Record excerpts section start

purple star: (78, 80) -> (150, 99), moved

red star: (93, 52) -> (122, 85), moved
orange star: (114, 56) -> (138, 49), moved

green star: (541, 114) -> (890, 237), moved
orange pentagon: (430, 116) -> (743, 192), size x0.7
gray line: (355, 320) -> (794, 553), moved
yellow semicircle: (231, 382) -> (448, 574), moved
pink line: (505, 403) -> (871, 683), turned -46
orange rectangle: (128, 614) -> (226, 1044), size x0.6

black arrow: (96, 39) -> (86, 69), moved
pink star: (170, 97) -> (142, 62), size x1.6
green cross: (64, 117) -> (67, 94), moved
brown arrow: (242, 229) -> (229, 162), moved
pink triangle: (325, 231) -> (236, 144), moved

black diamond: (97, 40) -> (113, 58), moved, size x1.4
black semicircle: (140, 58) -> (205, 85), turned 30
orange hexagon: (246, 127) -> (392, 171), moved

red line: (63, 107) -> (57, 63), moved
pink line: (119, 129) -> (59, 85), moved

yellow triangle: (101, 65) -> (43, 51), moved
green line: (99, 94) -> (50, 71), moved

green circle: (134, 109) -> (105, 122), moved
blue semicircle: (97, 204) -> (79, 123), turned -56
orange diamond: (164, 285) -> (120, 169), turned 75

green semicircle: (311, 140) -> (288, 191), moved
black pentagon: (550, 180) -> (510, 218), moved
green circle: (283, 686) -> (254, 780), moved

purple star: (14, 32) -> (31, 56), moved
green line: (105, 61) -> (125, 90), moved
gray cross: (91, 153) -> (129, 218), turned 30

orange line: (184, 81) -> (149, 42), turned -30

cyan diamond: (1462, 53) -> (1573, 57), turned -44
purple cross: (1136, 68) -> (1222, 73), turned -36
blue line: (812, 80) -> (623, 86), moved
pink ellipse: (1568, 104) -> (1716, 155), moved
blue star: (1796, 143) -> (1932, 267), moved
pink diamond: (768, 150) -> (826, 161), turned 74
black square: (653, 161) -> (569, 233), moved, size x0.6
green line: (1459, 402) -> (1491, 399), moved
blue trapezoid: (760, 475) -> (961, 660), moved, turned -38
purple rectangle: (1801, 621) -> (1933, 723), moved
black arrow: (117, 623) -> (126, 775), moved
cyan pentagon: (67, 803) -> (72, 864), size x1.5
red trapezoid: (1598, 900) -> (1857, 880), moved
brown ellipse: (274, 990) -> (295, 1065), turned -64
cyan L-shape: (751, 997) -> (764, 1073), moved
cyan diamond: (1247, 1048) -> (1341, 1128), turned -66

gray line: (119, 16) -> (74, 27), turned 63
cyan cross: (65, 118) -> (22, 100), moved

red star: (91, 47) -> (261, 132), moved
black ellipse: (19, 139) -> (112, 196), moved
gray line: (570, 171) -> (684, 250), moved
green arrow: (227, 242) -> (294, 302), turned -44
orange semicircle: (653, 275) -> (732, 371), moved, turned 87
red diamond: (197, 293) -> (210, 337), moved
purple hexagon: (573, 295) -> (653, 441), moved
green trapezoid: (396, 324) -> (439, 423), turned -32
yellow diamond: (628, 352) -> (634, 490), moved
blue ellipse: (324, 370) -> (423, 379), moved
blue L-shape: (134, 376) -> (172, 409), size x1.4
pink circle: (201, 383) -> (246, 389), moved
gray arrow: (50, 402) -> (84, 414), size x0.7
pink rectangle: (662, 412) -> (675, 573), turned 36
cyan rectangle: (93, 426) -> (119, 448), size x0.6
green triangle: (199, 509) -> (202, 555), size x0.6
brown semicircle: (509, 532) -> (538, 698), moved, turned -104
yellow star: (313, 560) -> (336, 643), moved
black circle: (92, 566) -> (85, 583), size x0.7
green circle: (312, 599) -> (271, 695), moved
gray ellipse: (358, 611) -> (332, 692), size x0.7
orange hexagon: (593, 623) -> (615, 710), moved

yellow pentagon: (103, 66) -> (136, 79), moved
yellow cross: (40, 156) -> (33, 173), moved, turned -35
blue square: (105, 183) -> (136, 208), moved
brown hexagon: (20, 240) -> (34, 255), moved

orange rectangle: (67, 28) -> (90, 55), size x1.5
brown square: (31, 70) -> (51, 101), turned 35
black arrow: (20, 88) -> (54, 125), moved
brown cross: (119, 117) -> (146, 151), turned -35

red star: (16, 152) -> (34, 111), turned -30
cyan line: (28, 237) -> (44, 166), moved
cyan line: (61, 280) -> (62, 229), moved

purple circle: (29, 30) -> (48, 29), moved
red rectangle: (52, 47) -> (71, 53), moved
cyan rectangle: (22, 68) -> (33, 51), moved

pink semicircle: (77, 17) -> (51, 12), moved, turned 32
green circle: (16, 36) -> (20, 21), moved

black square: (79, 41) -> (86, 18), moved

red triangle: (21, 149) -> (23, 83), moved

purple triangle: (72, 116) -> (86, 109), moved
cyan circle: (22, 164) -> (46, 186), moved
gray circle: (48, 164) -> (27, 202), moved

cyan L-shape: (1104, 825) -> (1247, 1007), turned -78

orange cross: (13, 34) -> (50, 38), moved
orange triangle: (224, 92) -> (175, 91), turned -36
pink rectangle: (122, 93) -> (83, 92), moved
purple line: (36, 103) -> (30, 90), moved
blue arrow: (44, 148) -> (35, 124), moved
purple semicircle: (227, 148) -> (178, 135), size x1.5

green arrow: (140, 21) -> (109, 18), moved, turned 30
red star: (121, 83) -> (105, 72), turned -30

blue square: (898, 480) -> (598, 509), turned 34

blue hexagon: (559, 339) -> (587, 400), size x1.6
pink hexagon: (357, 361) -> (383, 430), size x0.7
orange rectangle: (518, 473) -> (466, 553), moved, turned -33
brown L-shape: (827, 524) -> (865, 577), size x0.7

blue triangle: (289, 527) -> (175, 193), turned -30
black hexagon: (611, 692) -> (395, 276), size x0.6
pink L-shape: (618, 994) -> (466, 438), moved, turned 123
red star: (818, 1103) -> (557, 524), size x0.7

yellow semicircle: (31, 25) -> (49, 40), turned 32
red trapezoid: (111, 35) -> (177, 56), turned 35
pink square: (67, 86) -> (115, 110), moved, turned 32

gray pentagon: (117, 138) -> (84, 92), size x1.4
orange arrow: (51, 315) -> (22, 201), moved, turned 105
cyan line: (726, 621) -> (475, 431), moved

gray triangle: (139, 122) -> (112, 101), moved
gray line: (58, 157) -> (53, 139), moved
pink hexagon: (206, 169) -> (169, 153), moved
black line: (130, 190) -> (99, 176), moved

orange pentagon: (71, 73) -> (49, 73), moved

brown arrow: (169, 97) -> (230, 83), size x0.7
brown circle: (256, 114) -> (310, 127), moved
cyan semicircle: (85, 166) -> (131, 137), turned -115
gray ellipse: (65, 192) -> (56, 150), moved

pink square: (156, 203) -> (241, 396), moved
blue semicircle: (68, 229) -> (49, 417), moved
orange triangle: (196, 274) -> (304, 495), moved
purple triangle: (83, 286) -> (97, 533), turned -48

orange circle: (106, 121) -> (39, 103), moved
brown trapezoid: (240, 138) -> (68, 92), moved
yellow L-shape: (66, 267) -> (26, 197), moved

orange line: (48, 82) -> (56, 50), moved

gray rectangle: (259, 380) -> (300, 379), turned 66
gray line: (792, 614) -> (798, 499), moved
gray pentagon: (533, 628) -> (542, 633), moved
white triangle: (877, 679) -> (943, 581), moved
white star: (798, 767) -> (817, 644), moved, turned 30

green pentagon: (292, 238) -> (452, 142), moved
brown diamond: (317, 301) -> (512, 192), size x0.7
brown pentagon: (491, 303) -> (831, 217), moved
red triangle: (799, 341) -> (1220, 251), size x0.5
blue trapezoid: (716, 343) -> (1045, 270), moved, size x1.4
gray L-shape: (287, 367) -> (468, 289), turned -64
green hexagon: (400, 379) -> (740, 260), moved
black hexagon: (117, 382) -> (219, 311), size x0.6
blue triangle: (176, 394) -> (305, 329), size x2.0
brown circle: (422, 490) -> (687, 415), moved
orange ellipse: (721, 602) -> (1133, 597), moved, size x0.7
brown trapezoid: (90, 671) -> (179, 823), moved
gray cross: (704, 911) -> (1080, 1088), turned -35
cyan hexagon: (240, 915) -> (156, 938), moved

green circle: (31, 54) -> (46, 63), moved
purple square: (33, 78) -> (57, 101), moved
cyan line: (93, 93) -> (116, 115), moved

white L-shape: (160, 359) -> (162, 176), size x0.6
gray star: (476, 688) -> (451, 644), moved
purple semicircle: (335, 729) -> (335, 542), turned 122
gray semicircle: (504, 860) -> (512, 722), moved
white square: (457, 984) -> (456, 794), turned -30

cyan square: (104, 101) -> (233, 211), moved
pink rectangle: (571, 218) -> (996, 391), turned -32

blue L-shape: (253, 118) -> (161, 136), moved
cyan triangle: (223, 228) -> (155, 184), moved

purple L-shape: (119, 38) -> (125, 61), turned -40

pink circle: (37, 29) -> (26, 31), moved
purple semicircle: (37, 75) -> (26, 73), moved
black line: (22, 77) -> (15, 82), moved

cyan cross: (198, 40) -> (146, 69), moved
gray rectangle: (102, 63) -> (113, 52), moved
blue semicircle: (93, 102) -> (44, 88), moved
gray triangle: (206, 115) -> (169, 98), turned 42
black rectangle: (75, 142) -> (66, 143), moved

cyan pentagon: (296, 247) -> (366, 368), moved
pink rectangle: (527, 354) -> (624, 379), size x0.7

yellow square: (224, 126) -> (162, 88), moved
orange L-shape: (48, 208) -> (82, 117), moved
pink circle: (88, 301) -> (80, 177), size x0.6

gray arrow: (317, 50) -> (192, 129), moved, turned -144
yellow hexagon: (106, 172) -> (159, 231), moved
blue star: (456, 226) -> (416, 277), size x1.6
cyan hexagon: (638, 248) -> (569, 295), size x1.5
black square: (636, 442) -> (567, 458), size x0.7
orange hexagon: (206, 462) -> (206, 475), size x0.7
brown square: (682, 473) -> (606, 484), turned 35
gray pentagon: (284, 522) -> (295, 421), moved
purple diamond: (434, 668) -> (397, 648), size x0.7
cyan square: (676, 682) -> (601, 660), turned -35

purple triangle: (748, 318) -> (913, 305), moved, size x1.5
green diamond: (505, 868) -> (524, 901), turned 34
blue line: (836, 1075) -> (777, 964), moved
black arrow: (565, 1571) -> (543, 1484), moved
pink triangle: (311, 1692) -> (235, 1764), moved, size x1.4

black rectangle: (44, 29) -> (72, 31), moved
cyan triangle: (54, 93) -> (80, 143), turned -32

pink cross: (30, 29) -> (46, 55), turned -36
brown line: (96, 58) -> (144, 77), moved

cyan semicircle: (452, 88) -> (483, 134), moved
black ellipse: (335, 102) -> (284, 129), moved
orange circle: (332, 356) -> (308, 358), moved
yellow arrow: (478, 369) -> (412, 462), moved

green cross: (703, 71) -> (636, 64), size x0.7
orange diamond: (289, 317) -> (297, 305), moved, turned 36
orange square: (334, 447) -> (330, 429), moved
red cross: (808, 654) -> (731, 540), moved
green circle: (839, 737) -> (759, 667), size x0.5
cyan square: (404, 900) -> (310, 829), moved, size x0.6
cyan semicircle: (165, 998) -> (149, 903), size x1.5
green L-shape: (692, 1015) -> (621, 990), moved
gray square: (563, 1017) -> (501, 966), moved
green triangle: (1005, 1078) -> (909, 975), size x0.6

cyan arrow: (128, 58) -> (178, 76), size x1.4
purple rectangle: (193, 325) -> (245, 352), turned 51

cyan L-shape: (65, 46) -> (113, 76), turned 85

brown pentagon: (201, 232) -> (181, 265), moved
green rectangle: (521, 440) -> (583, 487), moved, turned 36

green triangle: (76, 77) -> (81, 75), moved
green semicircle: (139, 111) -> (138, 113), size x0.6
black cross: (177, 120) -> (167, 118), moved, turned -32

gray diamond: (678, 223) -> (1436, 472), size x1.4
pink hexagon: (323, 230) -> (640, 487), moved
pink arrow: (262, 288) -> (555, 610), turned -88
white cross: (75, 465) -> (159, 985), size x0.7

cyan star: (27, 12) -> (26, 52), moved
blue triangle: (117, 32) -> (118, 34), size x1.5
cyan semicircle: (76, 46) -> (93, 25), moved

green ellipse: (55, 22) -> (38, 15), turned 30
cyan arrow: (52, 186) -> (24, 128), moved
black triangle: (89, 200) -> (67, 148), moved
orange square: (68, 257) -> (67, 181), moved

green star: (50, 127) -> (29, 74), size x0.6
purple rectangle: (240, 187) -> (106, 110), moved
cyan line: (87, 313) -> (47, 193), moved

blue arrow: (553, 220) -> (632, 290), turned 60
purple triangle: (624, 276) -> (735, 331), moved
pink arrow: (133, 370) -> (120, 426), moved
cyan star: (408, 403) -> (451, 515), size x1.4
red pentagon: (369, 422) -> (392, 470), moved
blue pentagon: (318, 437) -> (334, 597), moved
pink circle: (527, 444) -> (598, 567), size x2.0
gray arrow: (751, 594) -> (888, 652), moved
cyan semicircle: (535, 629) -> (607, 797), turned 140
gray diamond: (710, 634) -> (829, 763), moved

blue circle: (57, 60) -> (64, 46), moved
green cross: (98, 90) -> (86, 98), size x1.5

Record excerpts section end

**What to do:** Your task for the entries above: copy exactly the span starting with the line with "brown circle: (256, 114) -> (310, 127), moved" and going on through the line with "blue semicircle: (68, 229)", both lines included, and nothing else.

**Response area:**
brown circle: (256, 114) -> (310, 127), moved
cyan semicircle: (85, 166) -> (131, 137), turned -115
gray ellipse: (65, 192) -> (56, 150), moved

pink square: (156, 203) -> (241, 396), moved
blue semicircle: (68, 229) -> (49, 417), moved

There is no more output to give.